Working data:
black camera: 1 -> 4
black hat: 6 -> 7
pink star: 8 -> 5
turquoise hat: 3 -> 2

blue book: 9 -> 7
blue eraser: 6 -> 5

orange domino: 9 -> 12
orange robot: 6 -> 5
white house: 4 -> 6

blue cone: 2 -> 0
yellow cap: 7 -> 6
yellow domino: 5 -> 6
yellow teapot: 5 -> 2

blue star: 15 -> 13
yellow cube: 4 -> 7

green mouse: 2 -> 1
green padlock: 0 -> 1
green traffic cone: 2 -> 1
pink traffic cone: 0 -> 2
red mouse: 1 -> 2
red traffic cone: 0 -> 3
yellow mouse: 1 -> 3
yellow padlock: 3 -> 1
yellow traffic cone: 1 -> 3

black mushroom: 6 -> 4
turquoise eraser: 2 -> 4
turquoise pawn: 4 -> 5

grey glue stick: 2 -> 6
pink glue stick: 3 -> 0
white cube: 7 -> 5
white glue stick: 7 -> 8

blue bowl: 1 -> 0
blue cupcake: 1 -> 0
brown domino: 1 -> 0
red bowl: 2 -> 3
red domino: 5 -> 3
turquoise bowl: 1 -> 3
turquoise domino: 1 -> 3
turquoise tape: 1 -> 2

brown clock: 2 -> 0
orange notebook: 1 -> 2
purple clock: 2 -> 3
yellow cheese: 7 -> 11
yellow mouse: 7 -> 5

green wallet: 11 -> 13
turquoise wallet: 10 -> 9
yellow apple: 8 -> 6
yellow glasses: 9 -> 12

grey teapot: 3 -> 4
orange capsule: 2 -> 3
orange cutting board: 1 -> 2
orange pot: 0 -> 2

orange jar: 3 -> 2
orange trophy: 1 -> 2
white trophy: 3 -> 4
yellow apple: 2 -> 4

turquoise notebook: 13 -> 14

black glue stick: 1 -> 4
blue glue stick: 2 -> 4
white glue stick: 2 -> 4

Problem to work on:
Check each line of the listing for "traffic", and copy the ones that hold it.

Solution to the exercise:
green traffic cone: 2 -> 1
pink traffic cone: 0 -> 2
red traffic cone: 0 -> 3
yellow traffic cone: 1 -> 3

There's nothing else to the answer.